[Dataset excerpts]

════

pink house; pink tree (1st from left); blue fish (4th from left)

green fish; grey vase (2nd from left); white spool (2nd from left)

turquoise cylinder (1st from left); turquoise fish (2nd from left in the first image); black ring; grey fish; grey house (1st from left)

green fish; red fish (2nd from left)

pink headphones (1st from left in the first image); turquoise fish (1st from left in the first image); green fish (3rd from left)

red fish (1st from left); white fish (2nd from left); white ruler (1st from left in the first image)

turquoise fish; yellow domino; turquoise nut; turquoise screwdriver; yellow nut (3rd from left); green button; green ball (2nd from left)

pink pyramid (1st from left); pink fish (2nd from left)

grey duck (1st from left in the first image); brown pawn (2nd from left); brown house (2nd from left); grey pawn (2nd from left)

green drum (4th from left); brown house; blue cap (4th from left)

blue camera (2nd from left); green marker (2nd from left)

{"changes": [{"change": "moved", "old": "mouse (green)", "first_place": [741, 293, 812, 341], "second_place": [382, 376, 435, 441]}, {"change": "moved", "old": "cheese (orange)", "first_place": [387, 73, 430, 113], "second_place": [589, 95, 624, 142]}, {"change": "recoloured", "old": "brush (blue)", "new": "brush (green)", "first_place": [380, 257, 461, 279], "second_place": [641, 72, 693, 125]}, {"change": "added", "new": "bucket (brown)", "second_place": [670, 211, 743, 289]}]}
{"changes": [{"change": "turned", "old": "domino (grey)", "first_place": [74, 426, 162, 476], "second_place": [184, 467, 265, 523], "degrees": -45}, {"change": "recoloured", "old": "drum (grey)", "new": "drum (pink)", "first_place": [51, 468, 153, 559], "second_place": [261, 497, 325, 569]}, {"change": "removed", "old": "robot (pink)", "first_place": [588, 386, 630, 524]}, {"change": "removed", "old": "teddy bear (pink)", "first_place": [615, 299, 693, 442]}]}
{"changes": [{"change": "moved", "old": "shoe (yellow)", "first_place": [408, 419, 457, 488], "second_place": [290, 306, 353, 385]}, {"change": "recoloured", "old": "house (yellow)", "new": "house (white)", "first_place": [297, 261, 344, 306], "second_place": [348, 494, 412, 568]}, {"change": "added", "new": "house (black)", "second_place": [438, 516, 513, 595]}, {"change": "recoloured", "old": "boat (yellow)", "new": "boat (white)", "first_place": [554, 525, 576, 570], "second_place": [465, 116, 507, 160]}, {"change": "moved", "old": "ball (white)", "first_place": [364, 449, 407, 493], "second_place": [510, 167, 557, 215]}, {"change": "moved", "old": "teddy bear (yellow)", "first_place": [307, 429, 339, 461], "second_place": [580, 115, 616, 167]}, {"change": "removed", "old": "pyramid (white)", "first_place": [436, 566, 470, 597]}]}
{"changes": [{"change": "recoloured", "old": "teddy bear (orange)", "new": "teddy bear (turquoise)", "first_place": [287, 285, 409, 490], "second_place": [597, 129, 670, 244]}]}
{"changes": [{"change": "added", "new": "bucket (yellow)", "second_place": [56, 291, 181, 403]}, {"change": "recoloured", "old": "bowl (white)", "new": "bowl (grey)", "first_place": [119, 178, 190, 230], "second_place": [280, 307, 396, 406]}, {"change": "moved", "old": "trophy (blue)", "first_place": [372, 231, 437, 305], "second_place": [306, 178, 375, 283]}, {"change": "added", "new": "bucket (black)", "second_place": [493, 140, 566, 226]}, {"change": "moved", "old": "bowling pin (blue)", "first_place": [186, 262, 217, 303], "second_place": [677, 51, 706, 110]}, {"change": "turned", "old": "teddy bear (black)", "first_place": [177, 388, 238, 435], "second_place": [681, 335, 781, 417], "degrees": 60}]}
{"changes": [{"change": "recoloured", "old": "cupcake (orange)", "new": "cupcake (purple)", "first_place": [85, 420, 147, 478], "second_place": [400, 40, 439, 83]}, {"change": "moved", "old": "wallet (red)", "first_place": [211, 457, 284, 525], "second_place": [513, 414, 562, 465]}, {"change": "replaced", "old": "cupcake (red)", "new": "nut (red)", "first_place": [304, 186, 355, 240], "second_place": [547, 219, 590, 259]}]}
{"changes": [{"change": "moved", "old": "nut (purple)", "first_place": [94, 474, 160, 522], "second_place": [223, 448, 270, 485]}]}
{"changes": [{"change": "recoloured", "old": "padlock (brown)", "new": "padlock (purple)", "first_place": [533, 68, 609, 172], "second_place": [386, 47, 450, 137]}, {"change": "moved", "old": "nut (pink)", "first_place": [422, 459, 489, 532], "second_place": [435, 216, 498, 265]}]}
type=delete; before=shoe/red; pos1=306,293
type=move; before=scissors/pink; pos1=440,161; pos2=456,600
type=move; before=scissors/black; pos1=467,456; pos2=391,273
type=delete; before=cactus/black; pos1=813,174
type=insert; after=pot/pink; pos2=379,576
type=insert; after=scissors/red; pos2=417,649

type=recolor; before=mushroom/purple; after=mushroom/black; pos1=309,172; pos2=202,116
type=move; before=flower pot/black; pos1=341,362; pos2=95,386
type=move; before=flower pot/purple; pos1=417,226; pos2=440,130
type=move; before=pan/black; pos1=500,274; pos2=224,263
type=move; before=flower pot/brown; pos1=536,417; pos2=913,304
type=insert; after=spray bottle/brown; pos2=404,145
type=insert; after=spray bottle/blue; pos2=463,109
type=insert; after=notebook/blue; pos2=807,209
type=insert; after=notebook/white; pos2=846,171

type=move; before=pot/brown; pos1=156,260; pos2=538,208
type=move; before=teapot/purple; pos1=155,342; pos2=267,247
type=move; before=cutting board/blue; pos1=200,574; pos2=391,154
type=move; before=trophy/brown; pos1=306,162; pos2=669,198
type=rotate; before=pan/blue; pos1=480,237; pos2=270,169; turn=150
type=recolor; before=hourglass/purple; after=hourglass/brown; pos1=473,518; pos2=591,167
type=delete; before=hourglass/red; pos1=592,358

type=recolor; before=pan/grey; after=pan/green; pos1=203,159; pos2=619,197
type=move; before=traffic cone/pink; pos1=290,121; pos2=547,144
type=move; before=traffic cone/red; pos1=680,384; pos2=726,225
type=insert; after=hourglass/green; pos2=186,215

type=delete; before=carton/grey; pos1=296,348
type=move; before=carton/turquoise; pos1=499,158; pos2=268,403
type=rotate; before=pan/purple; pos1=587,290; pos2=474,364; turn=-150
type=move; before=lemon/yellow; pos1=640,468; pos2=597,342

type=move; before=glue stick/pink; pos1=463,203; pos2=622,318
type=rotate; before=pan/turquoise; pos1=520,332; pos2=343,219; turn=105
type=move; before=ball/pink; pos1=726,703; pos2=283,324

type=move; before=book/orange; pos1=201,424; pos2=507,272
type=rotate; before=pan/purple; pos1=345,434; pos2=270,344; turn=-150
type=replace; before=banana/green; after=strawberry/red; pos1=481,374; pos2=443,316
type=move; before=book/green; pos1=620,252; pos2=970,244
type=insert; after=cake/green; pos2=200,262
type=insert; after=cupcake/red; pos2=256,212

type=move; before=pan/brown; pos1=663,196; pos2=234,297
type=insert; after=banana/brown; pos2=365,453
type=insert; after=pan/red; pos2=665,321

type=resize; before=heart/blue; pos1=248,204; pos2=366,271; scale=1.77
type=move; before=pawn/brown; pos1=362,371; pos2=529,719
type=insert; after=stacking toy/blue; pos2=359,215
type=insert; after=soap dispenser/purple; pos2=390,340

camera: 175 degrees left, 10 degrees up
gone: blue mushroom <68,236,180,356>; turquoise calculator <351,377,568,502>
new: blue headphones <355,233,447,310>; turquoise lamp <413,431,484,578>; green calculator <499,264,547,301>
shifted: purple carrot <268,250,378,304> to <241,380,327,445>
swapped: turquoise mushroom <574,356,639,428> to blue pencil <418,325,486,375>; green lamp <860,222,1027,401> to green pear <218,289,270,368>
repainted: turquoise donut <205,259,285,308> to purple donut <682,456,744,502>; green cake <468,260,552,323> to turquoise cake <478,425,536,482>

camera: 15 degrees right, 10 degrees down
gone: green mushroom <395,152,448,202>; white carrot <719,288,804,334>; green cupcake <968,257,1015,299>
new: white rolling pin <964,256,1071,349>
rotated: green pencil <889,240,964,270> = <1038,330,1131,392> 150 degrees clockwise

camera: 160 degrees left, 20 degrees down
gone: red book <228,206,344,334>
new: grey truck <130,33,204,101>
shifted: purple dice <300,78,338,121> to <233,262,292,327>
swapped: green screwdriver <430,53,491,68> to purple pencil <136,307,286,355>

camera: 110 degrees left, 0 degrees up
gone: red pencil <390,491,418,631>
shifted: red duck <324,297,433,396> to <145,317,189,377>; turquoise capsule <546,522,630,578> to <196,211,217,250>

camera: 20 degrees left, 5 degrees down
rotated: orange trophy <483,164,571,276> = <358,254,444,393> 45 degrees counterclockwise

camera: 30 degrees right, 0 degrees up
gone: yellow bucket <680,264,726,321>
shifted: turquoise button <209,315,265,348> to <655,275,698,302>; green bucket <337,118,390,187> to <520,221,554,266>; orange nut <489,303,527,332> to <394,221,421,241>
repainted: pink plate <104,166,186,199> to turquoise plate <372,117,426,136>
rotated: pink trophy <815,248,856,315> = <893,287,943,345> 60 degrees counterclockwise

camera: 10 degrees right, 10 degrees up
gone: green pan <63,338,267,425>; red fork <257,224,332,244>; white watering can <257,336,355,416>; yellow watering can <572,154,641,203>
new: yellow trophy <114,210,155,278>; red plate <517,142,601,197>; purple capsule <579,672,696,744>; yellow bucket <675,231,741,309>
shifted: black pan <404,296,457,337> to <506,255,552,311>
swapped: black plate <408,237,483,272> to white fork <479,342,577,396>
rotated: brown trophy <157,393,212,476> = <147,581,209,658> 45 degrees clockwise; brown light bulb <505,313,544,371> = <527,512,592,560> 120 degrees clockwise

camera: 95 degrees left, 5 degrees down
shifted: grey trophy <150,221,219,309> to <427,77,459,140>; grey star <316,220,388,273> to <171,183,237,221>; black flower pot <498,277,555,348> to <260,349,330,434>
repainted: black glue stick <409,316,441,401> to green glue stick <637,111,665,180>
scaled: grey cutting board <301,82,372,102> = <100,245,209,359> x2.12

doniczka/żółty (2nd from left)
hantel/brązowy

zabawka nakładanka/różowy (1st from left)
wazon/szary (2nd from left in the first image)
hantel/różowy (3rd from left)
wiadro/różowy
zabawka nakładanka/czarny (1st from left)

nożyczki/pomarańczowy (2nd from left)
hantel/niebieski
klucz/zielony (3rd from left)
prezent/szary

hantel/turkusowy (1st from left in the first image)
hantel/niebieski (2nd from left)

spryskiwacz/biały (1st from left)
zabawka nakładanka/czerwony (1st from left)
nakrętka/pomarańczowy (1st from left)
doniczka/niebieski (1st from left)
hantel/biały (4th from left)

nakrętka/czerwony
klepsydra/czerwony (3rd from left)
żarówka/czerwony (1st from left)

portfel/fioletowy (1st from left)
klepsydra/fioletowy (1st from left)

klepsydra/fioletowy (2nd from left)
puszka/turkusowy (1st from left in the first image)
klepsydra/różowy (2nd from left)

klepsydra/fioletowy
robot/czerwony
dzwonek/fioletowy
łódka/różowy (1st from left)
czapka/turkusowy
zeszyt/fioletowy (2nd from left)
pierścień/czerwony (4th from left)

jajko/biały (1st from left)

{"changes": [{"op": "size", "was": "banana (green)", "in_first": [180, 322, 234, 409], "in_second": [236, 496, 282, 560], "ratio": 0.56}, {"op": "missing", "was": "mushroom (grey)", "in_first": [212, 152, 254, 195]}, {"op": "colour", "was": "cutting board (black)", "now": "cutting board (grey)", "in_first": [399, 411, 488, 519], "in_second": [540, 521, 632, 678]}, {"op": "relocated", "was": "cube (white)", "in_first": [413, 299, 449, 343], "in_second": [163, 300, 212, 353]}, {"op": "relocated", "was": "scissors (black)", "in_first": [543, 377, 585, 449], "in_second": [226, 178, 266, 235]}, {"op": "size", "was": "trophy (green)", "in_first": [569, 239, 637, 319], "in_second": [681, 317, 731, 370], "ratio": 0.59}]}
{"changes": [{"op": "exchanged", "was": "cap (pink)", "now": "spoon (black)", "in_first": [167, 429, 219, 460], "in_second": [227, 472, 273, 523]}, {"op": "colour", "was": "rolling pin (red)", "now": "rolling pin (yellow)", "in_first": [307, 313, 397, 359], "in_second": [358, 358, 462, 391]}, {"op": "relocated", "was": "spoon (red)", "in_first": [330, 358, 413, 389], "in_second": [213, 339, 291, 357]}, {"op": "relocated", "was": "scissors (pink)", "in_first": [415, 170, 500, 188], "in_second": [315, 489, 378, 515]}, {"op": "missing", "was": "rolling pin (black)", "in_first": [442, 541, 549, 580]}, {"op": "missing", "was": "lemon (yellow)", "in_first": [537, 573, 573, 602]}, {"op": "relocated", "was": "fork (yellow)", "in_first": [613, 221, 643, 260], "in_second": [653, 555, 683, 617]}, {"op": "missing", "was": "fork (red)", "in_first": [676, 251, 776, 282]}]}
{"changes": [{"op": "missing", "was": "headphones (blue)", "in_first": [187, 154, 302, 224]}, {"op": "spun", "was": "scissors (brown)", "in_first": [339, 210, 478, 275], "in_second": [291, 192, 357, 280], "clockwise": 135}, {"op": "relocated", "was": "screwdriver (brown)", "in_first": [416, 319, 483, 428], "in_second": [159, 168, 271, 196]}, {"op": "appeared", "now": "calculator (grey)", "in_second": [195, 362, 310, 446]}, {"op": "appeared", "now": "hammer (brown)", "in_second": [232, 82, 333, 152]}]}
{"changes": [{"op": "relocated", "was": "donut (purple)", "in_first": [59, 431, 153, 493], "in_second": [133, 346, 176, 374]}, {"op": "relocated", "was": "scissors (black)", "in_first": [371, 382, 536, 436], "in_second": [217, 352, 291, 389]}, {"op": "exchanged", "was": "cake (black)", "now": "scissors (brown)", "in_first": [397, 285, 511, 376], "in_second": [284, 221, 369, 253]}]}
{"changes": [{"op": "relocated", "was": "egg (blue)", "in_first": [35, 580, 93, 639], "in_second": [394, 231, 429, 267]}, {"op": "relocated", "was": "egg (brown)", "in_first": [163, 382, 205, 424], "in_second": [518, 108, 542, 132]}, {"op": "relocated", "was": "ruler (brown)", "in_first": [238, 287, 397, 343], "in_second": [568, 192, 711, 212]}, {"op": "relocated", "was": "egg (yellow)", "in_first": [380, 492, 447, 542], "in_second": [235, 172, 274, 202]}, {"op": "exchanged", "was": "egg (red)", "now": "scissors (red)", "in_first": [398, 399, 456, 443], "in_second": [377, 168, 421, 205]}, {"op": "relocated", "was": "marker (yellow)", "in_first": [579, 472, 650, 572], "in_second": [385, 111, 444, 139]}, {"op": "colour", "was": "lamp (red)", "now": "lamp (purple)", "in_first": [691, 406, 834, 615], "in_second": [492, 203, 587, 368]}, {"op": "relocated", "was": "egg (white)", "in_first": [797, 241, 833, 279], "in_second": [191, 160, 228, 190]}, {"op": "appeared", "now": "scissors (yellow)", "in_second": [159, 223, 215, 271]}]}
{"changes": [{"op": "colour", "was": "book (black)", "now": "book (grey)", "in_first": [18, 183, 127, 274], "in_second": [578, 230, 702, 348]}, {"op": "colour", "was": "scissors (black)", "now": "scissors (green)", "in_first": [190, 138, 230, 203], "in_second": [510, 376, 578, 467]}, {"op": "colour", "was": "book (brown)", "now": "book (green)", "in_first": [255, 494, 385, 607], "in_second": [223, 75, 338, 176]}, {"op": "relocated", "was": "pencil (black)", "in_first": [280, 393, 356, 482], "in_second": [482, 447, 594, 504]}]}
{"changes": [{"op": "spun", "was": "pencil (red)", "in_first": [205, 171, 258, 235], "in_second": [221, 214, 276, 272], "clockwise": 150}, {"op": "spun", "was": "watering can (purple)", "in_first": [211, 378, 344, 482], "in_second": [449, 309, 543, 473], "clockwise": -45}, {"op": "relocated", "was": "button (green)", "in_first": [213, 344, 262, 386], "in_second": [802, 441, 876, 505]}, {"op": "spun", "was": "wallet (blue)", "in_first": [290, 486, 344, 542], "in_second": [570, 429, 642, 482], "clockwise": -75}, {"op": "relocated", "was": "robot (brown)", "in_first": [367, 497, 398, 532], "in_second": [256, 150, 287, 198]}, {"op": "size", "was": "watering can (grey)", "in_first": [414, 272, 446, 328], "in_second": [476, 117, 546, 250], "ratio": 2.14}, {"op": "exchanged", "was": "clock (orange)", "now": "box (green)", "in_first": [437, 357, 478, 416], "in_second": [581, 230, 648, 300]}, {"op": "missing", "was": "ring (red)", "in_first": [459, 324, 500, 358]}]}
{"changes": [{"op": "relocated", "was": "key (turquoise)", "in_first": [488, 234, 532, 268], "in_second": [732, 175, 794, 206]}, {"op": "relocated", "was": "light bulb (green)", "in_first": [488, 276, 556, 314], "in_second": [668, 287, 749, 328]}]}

════

* [Assigned task] Your answer should consist solely of the lines above from the line with "camera: 175 degrees left, 10 degrees up" to the line with "swapped: turquoise mushroom", both included, reproduced exactly.

* [Response to the exercise]
camera: 175 degrees left, 10 degrees up
gone: blue mushroom <68,236,180,356>; turquoise calculator <351,377,568,502>
new: blue headphones <355,233,447,310>; turquoise lamp <413,431,484,578>; green calculator <499,264,547,301>
shifted: purple carrot <268,250,378,304> to <241,380,327,445>
swapped: turquoise mushroom <574,356,639,428> to blue pencil <418,325,486,375>; green lamp <860,222,1027,401> to green pear <218,289,270,368>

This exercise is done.